Stored data Block Start

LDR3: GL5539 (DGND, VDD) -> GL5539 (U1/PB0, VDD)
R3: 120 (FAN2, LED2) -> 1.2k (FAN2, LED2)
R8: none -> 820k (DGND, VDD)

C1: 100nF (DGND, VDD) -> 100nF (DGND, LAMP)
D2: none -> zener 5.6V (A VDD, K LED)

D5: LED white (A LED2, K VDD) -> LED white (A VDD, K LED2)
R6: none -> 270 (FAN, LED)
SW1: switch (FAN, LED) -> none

Stored data Block End
Stored data Block Start

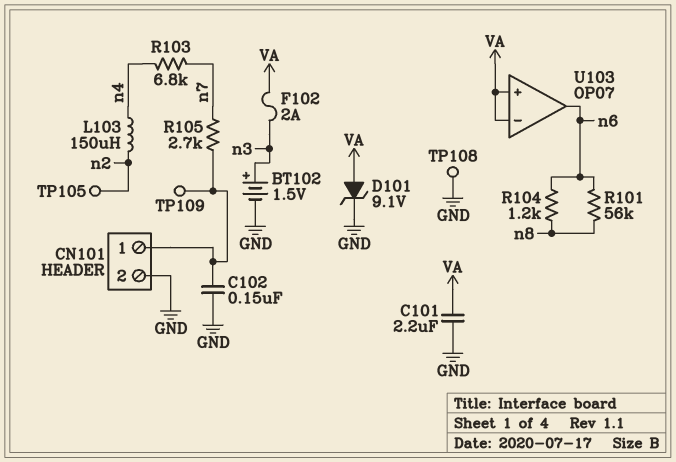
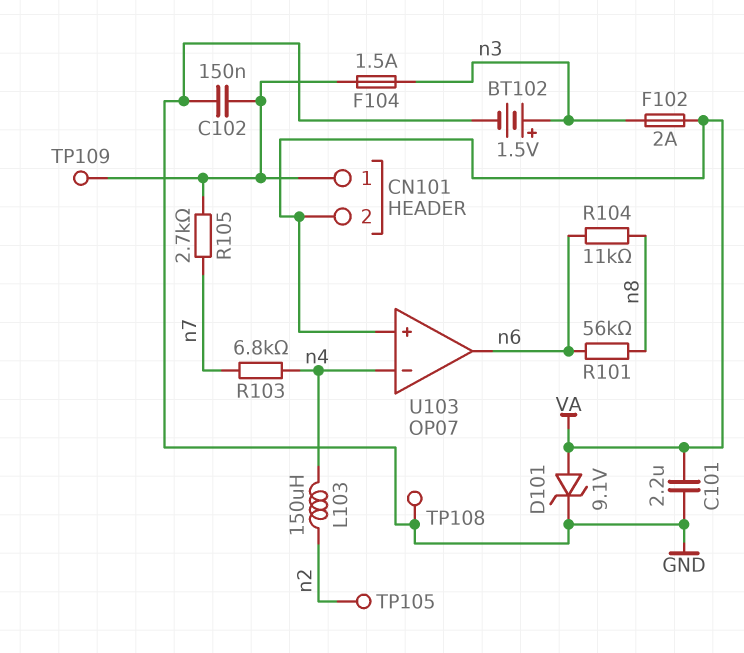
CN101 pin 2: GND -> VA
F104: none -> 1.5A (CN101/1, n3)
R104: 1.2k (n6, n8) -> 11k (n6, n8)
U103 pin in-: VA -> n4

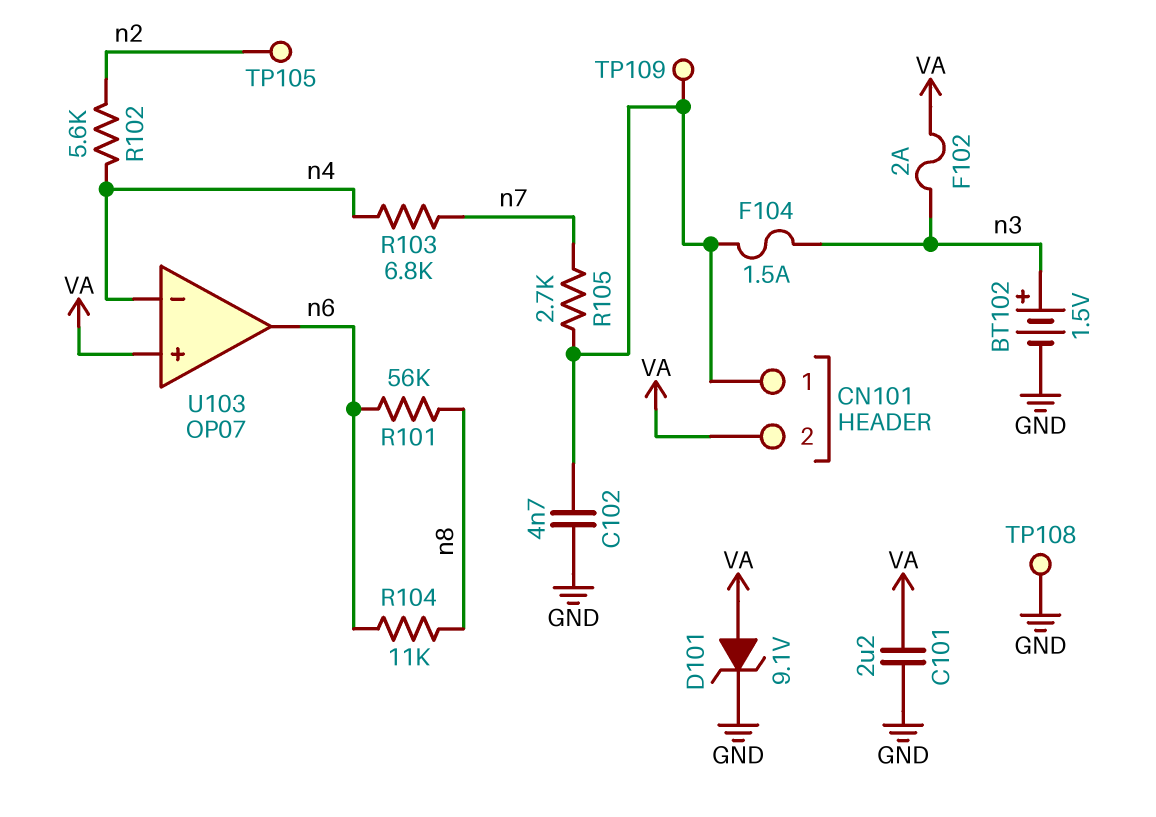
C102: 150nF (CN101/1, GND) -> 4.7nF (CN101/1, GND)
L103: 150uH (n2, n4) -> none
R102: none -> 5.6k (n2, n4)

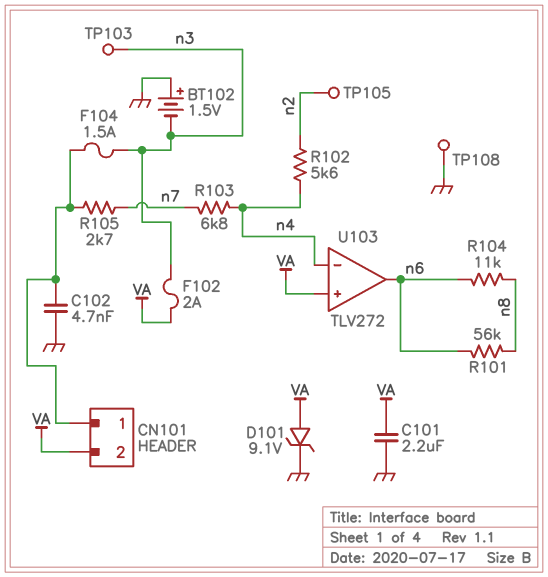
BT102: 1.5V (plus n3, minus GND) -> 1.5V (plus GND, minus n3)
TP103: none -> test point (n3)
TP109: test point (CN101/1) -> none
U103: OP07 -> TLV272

Stored data Block End

Work request =>
Range to print from the listing above: from the line with "L103: 150uH (n2, n4) -> none" up to and including the line with "U103: OP07 -> TLV272". Please print those lines exactly, with no pictures and nothing more.

Exercise response =>
L103: 150uH (n2, n4) -> none
R102: none -> 5.6k (n2, n4)

BT102: 1.5V (plus n3, minus GND) -> 1.5V (plus GND, minus n3)
TP103: none -> test point (n3)
TP109: test point (CN101/1) -> none
U103: OP07 -> TLV272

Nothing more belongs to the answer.